(Exercise description): Could you return every record below word for word, leaving out the pictures?

++++ Materials provided ++++

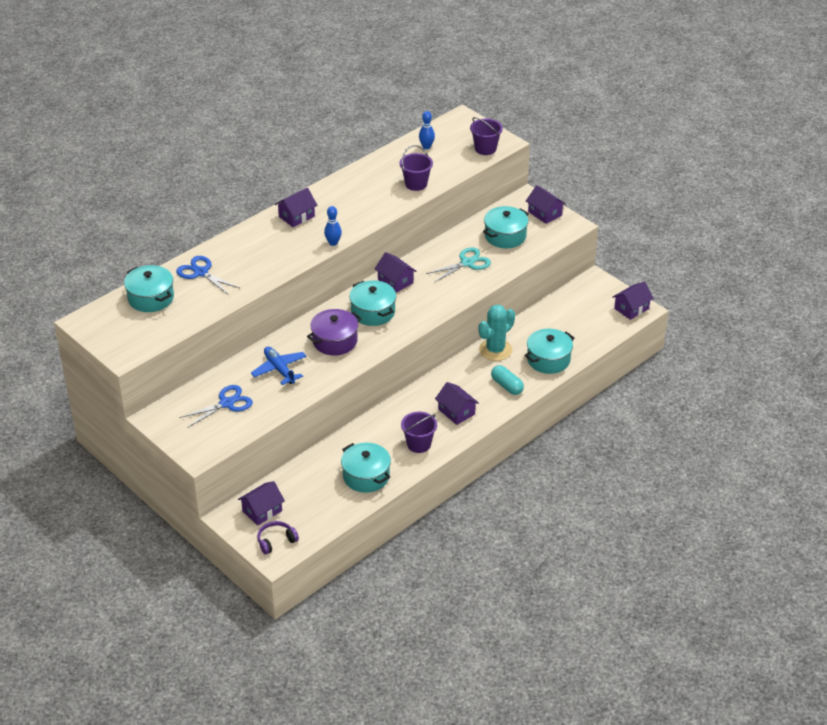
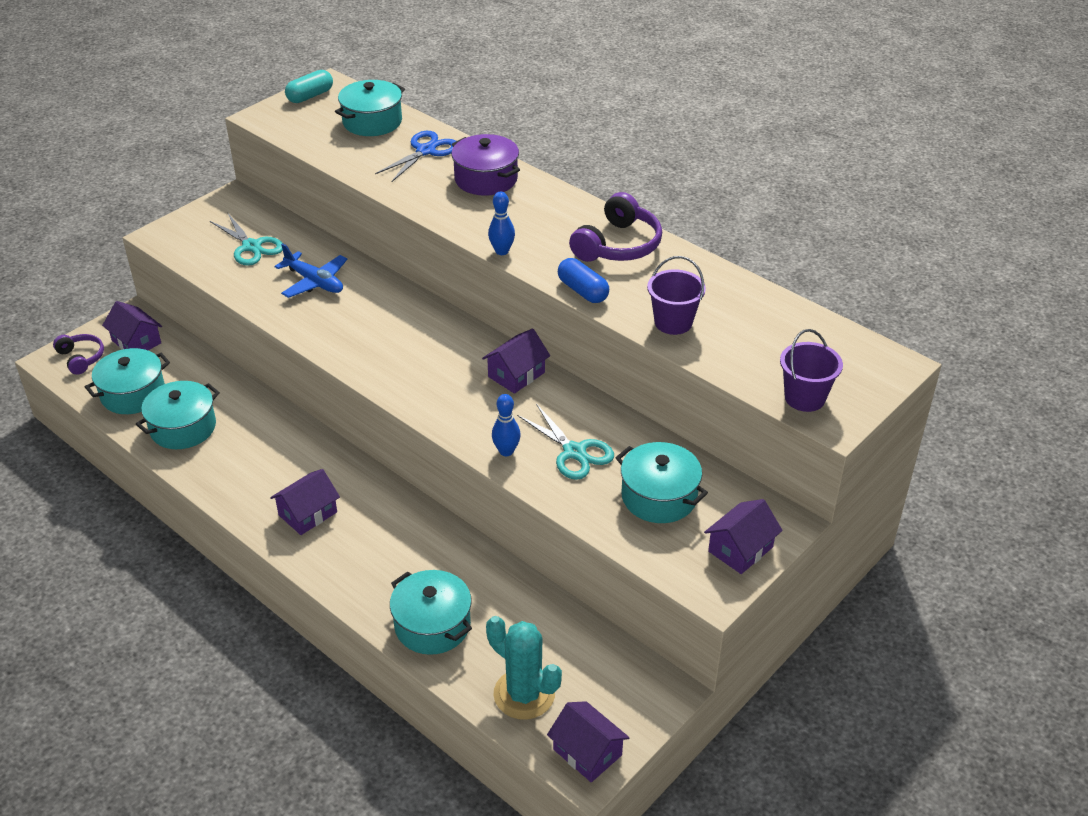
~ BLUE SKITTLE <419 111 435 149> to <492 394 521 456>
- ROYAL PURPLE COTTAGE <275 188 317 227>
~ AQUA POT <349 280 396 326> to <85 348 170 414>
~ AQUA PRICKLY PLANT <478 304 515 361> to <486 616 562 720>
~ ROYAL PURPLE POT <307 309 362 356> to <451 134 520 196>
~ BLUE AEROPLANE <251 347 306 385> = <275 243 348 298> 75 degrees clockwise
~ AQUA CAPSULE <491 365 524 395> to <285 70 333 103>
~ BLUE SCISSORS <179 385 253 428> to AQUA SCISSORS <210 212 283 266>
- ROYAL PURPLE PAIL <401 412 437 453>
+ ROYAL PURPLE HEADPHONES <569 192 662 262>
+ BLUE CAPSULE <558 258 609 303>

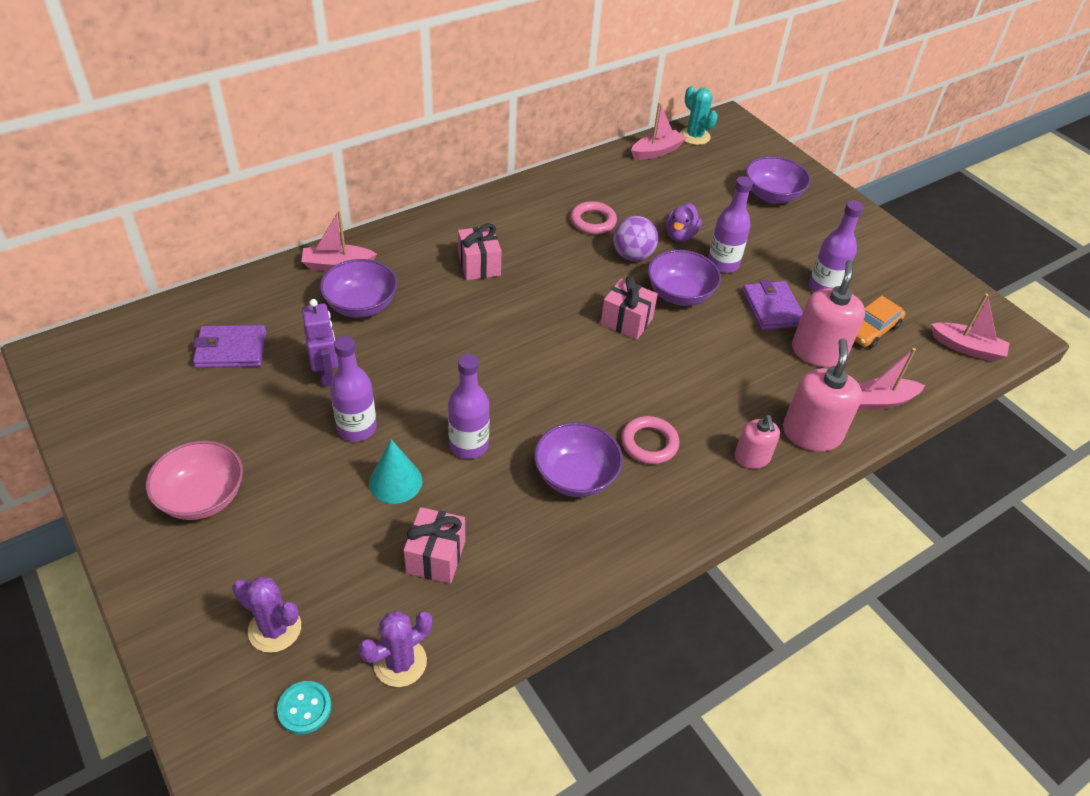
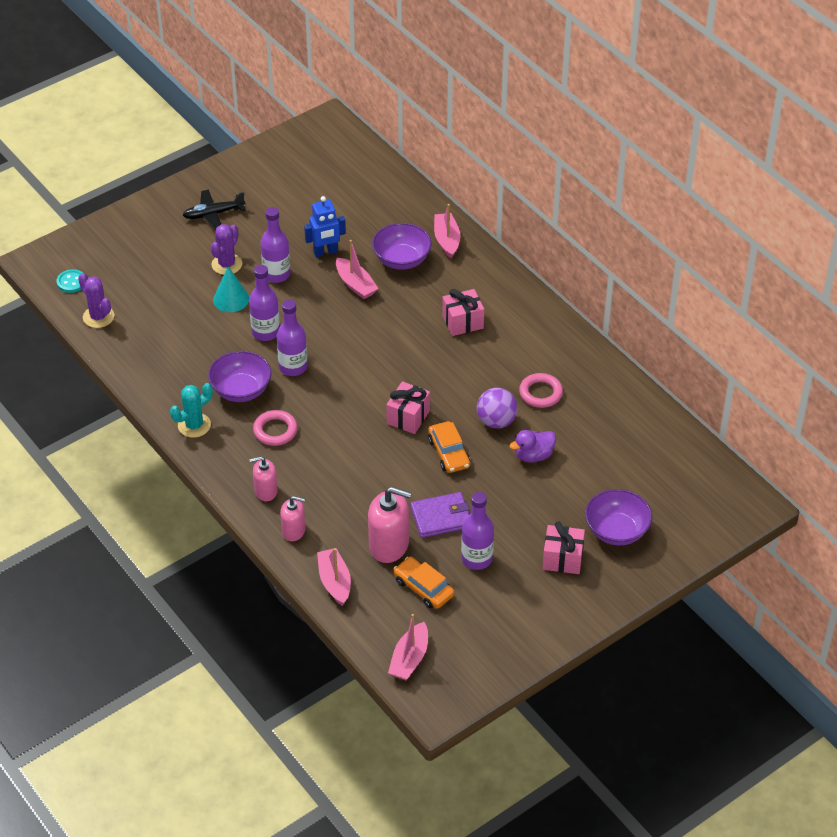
~ AQUA PRICKLY PLANT <680 86 718 145> to <170 383 213 438>
~ ROSE-PINK BOAT <631 102 686 160> to <336 240 378 299>
~ ROYAL PURPLE BOTTLE <708 176 753 273> to <277 300 308 376>
~ ROYAL PURPLE RUBBER DUCK <666 203 701 242> = <509 430 556 462> 45 degrees counterclockwise
~ ROYAL PURPLE DEEP DISH <648 250 721 306> to BRIGHT ORANGE TOY CAR <428 421 470 473>
~ ROYAL PURPLE TOY ROBOT <302 299 338 387> to BLUE TOY ROBOT <304 196 346 257>
- ROYAL PURPLE WALLET <193 325 267 368>
~ ROSE-PINK PUMP BOTTLE <783 339 862 451> = <280 496 306 541> x0.60
~ ROSE-PINK DEEP DISH <146 441 243 520> to BLACK AEROPLANE <183 190 246 231>
~ ROSE-PINK WRAPPED GIFT <403 507 465 584> to <542 521 585 574>
~ ROYAL PURPLE PRICKLY PLANT <232 577 301 653> to <211 224 242 275>

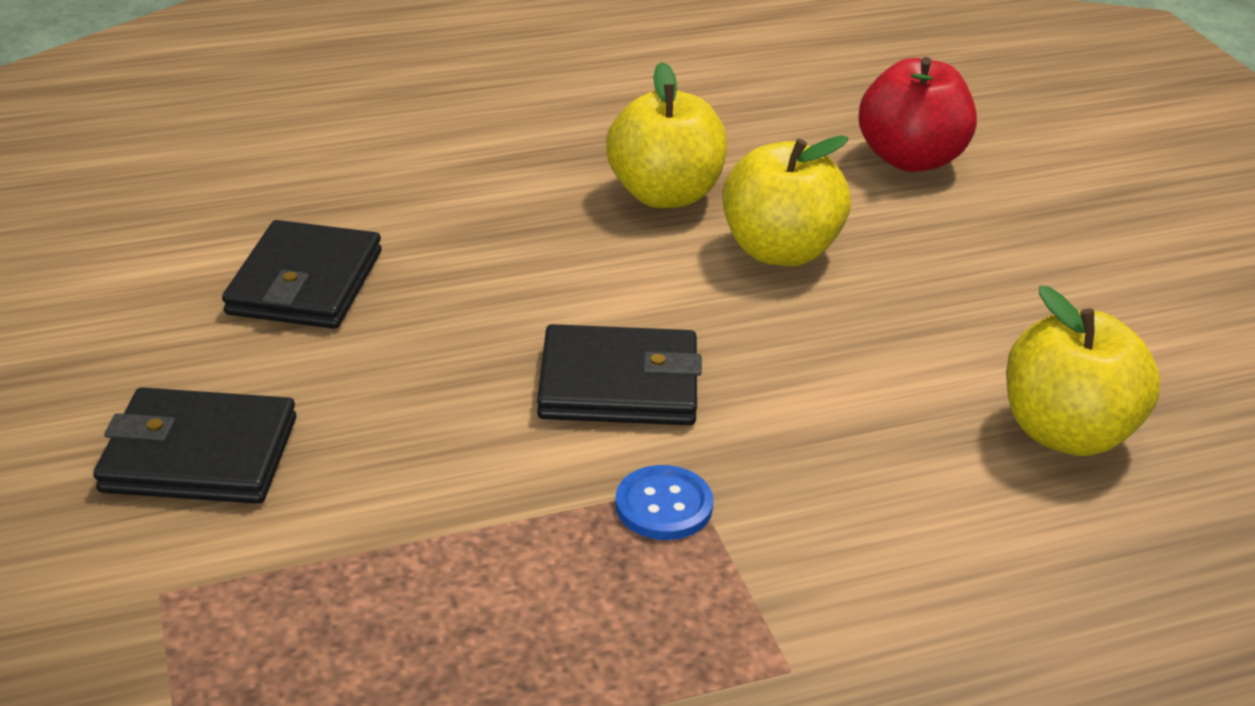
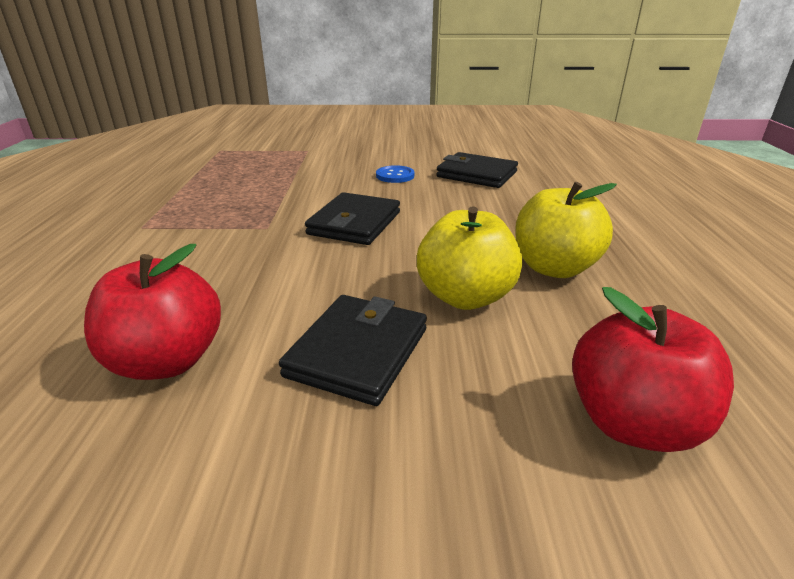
~ GOLDEN APPLE FRUIT <1006 285 1161 456> to SCARLET APPLE FRUIT <84 244 221 380>
~ BLACK WALLET <93 387 296 504> to <279 295 427 406>
~ BLUE SHIRT BUTTON <616 465 713 540> to <376 165 414 183>

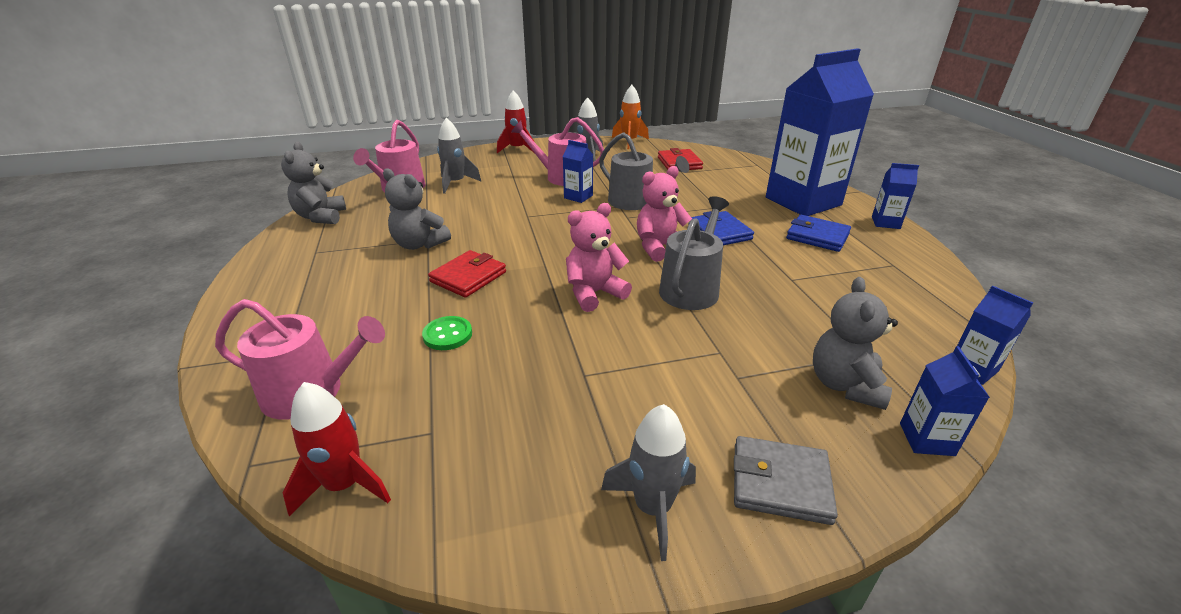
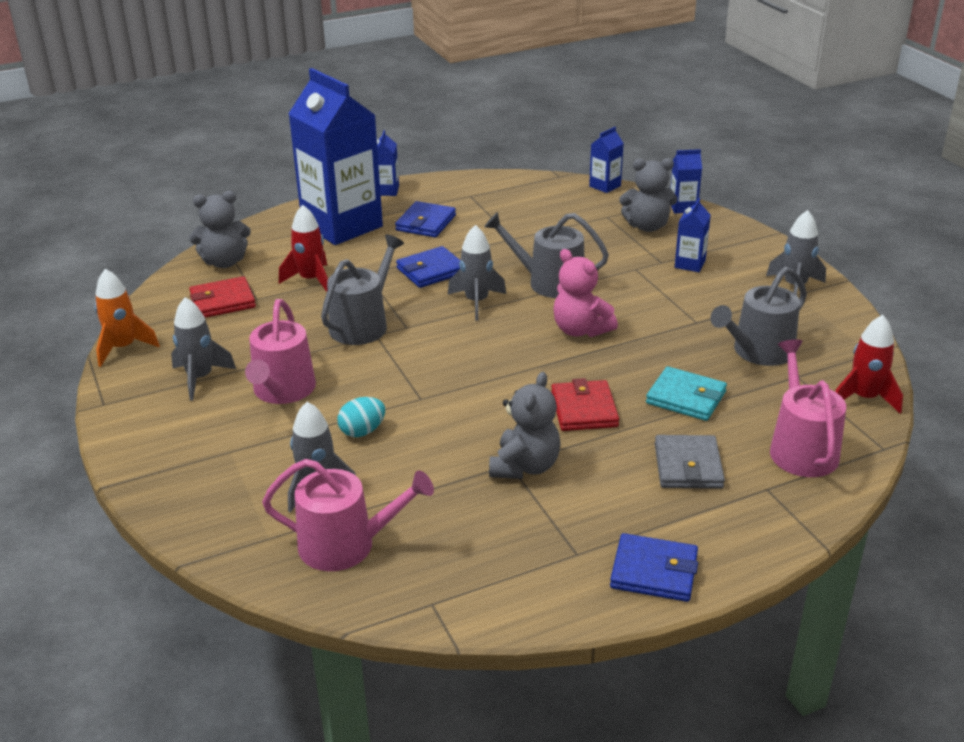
~ SCARLET ROCKET <497 90 534 153> to <279 205 328 292>
~ BLUE MILK CARTON <563 140 593 203> to <675 198 711 272>
~ ASH-GREY STUFFED BEAR <281 142 346 224> to <189 191 251 268>
~ ROSE-PINK STUFFED BEAR <637 166 692 262> to ASH-GREY ROCKET <448 225 506 320>
~ SCARLET WALLET <428 250 506 298> = <551 378 619 431> 60 degrees clockwise
~ LEAF-GREEN SHIRT BUTTON <422 316 472 350> to AQUA WALLET <646 366 727 421>
~ ASH-GREY WALLET <734 436 838 525> to <655 435 725 489>
+ ASH-GREY WATERING POT <710 267 807 366>
+ AQUA EGG SHAPE <337 397 385 437>
+ BLUE WALLET <610 533 698 602>

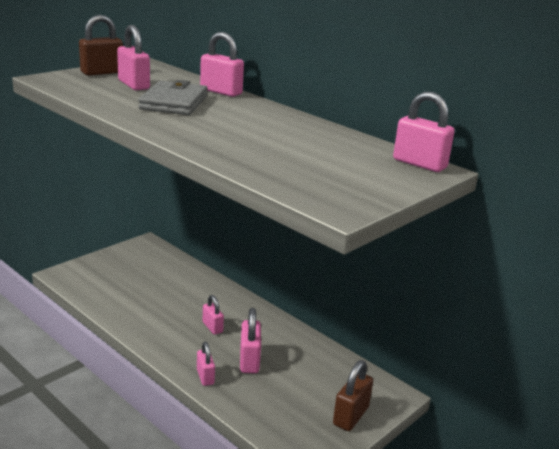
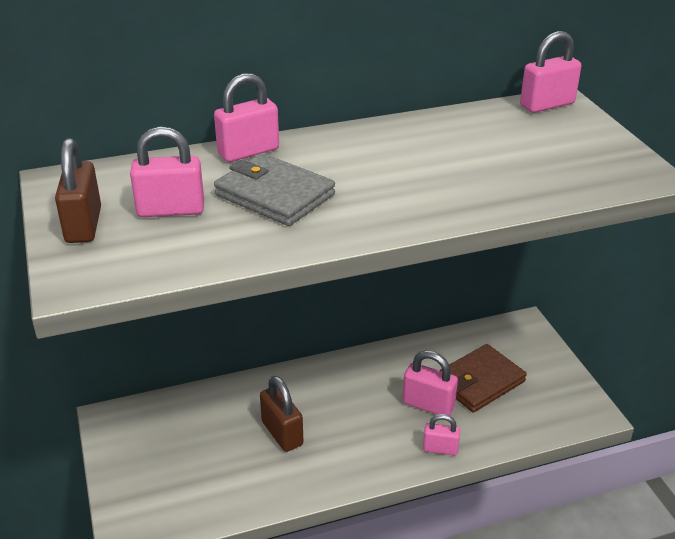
- ROSE-PINK LOCK <203 295 224 335>
~ DARK BROWN LOCK <333 360 373 431> to <260 376 303 452>
+ DARK BROWN WALLET <439 344 527 412>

++++

(Response area):
~ BLUE SKITTLE <419 111 435 149> to <492 394 521 456>
- ROYAL PURPLE COTTAGE <275 188 317 227>
~ AQUA POT <349 280 396 326> to <85 348 170 414>
~ AQUA PRICKLY PLANT <478 304 515 361> to <486 616 562 720>
~ ROYAL PURPLE POT <307 309 362 356> to <451 134 520 196>
~ BLUE AEROPLANE <251 347 306 385> = <275 243 348 298> 75 degrees clockwise
~ AQUA CAPSULE <491 365 524 395> to <285 70 333 103>
~ BLUE SCISSORS <179 385 253 428> to AQUA SCISSORS <210 212 283 266>
- ROYAL PURPLE PAIL <401 412 437 453>
+ ROYAL PURPLE HEADPHONES <569 192 662 262>
+ BLUE CAPSULE <558 258 609 303>

~ AQUA PRICKLY PLANT <680 86 718 145> to <170 383 213 438>
~ ROSE-PINK BOAT <631 102 686 160> to <336 240 378 299>
~ ROYAL PURPLE BOTTLE <708 176 753 273> to <277 300 308 376>
~ ROYAL PURPLE RUBBER DUCK <666 203 701 242> = <509 430 556 462> 45 degrees counterclockwise
~ ROYAL PURPLE DEEP DISH <648 250 721 306> to BRIGHT ORANGE TOY CAR <428 421 470 473>
~ ROYAL PURPLE TOY ROBOT <302 299 338 387> to BLUE TOY ROBOT <304 196 346 257>
- ROYAL PURPLE WALLET <193 325 267 368>
~ ROSE-PINK PUMP BOTTLE <783 339 862 451> = <280 496 306 541> x0.60
~ ROSE-PINK DEEP DISH <146 441 243 520> to BLACK AEROPLANE <183 190 246 231>
~ ROSE-PINK WRAPPED GIFT <403 507 465 584> to <542 521 585 574>
~ ROYAL PURPLE PRICKLY PLANT <232 577 301 653> to <211 224 242 275>

~ GOLDEN APPLE FRUIT <1006 285 1161 456> to SCARLET APPLE FRUIT <84 244 221 380>
~ BLACK WALLET <93 387 296 504> to <279 295 427 406>
~ BLUE SHIRT BUTTON <616 465 713 540> to <376 165 414 183>

~ SCARLET ROCKET <497 90 534 153> to <279 205 328 292>
~ BLUE MILK CARTON <563 140 593 203> to <675 198 711 272>
~ ASH-GREY STUFFED BEAR <281 142 346 224> to <189 191 251 268>
~ ROSE-PINK STUFFED BEAR <637 166 692 262> to ASH-GREY ROCKET <448 225 506 320>
~ SCARLET WALLET <428 250 506 298> = <551 378 619 431> 60 degrees clockwise
~ LEAF-GREEN SHIRT BUTTON <422 316 472 350> to AQUA WALLET <646 366 727 421>
~ ASH-GREY WALLET <734 436 838 525> to <655 435 725 489>
+ ASH-GREY WATERING POT <710 267 807 366>
+ AQUA EGG SHAPE <337 397 385 437>
+ BLUE WALLET <610 533 698 602>

- ROSE-PINK LOCK <203 295 224 335>
~ DARK BROWN LOCK <333 360 373 431> to <260 376 303 452>
+ DARK BROWN WALLET <439 344 527 412>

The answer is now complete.